(Frame-by-frame shape edits)
****************

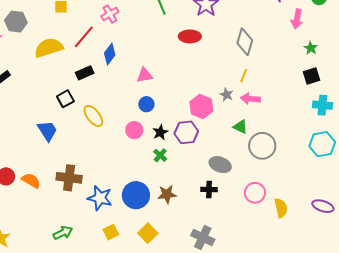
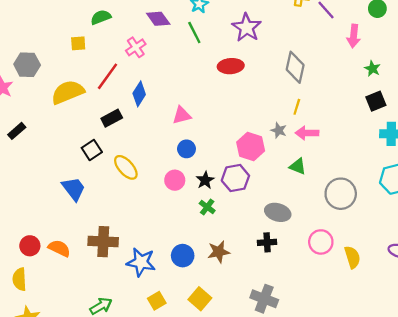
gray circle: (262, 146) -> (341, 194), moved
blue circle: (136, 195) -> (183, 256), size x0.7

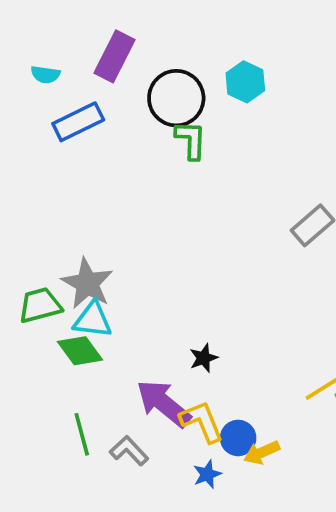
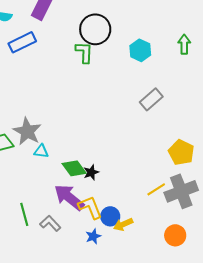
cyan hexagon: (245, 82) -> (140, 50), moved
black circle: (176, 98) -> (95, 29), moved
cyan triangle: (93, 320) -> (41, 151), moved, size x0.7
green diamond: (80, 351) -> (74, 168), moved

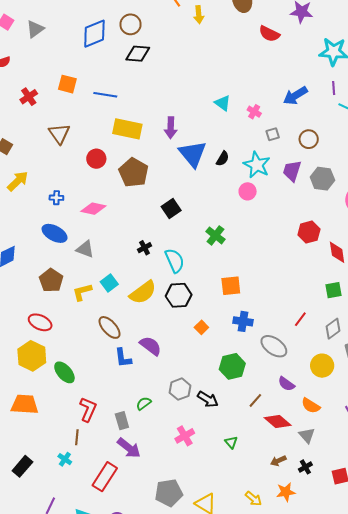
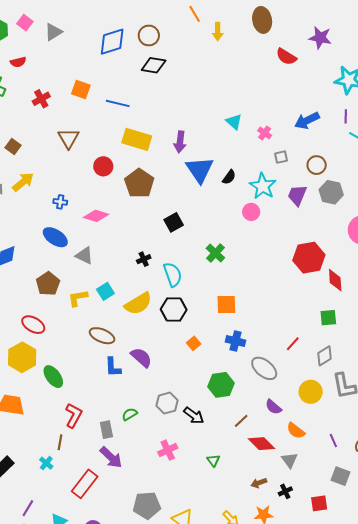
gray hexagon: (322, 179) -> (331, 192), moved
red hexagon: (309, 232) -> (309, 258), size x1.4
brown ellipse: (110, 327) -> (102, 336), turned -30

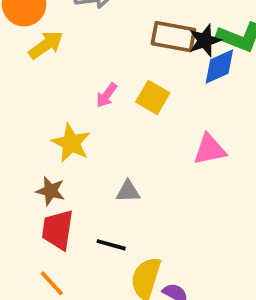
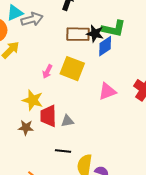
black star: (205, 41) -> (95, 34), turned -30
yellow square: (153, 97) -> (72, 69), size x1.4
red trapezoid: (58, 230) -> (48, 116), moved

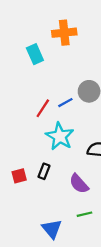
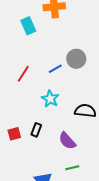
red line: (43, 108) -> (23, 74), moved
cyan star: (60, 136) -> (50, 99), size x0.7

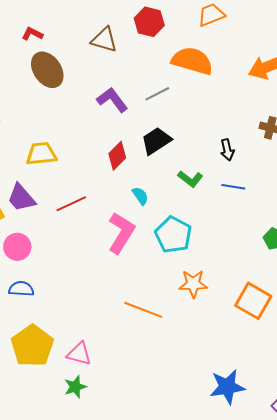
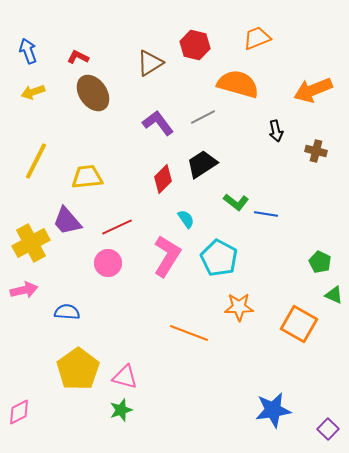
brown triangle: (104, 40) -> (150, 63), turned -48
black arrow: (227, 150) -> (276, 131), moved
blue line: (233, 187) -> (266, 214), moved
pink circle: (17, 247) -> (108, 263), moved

****************

• _About this exercise_
Your reply should hold only the lines running from the one with "black circle: (176, 98) -> (95, 29), moved" to the end of the data above, set down exactly, pictures omitted.

• _Output of the exercise_
black circle: (176, 98) -> (95, 29), moved
cyan triangle: (93, 320) -> (41, 151), moved, size x0.7
green diamond: (80, 351) -> (74, 168), moved

gray hexagon: (322, 179) -> (331, 192), moved
red hexagon: (309, 232) -> (309, 258), size x1.4
brown ellipse: (110, 327) -> (102, 336), turned -30

black star: (205, 41) -> (95, 34), turned -30
yellow square: (153, 97) -> (72, 69), size x1.4
red trapezoid: (58, 230) -> (48, 116), moved

red line: (43, 108) -> (23, 74), moved
cyan star: (60, 136) -> (50, 99), size x0.7

brown triangle: (104, 40) -> (150, 63), turned -48
black arrow: (227, 150) -> (276, 131), moved
blue line: (233, 187) -> (266, 214), moved
pink circle: (17, 247) -> (108, 263), moved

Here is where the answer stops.